▶ **Supplied records**
★ ★ ★
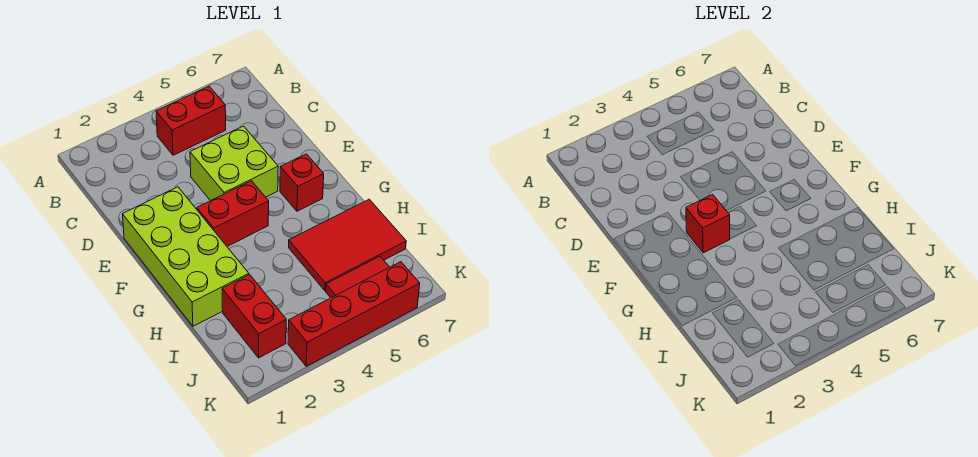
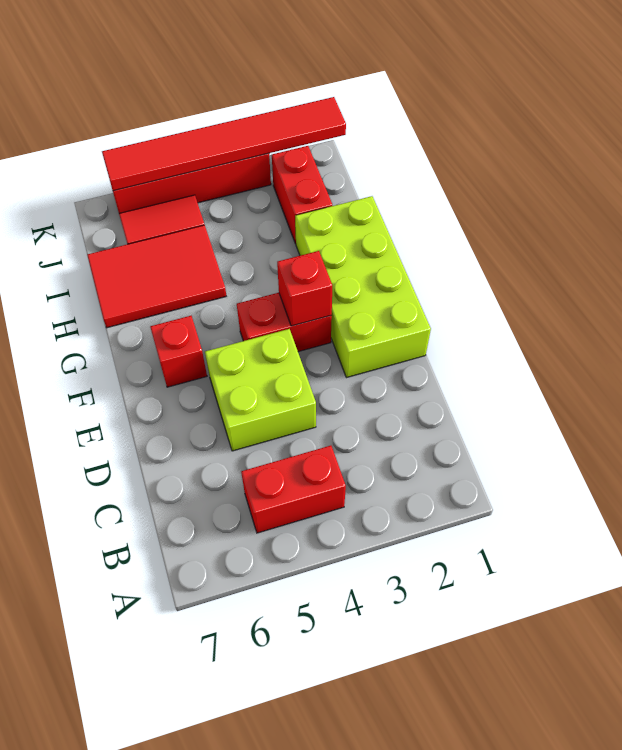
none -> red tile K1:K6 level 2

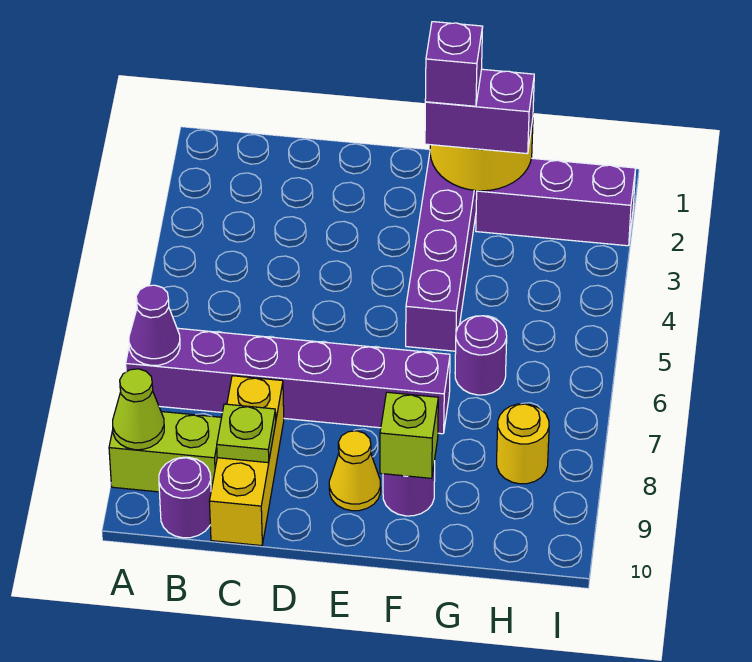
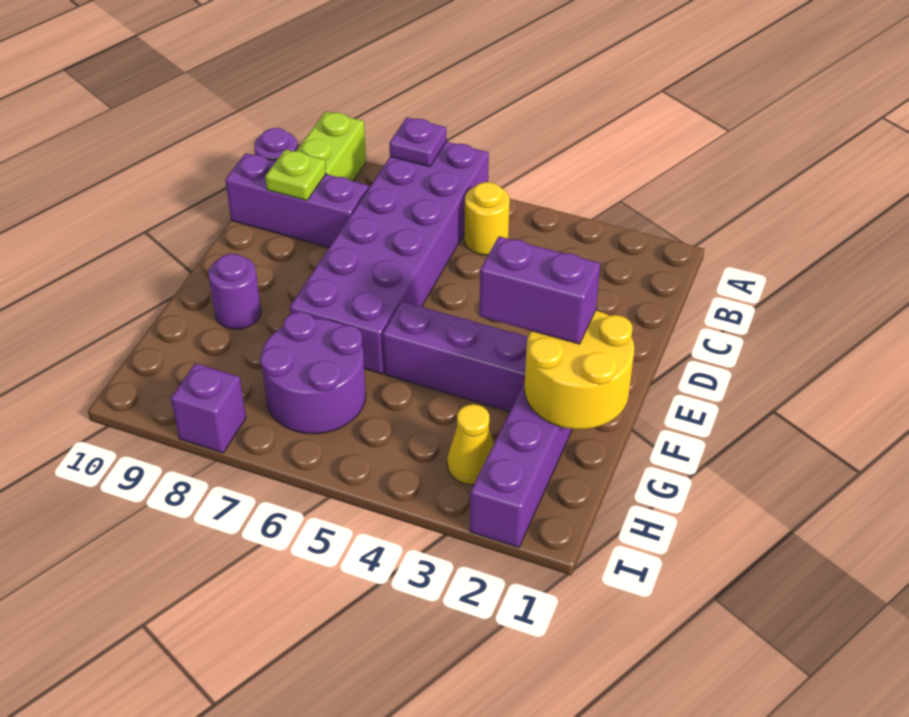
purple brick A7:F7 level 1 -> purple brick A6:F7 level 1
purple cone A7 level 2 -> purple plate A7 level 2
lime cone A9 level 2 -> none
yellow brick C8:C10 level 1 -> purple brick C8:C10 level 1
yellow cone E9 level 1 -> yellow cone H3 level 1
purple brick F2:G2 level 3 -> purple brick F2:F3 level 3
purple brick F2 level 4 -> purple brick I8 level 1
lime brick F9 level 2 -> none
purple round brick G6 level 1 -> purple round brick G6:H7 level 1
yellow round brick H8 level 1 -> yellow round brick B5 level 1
★ ★ ★
▶ **How to complete this task**
Take every line from the one containing "purple brick A7:F7" to the end of the listing and output it exactly, with nothing else.

▶ **Result for this exercise**
purple brick A7:F7 level 1 -> purple brick A6:F7 level 1
purple cone A7 level 2 -> purple plate A7 level 2
lime cone A9 level 2 -> none
yellow brick C8:C10 level 1 -> purple brick C8:C10 level 1
yellow cone E9 level 1 -> yellow cone H3 level 1
purple brick F2:G2 level 3 -> purple brick F2:F3 level 3
purple brick F2 level 4 -> purple brick I8 level 1
lime brick F9 level 2 -> none
purple round brick G6 level 1 -> purple round brick G6:H7 level 1
yellow round brick H8 level 1 -> yellow round brick B5 level 1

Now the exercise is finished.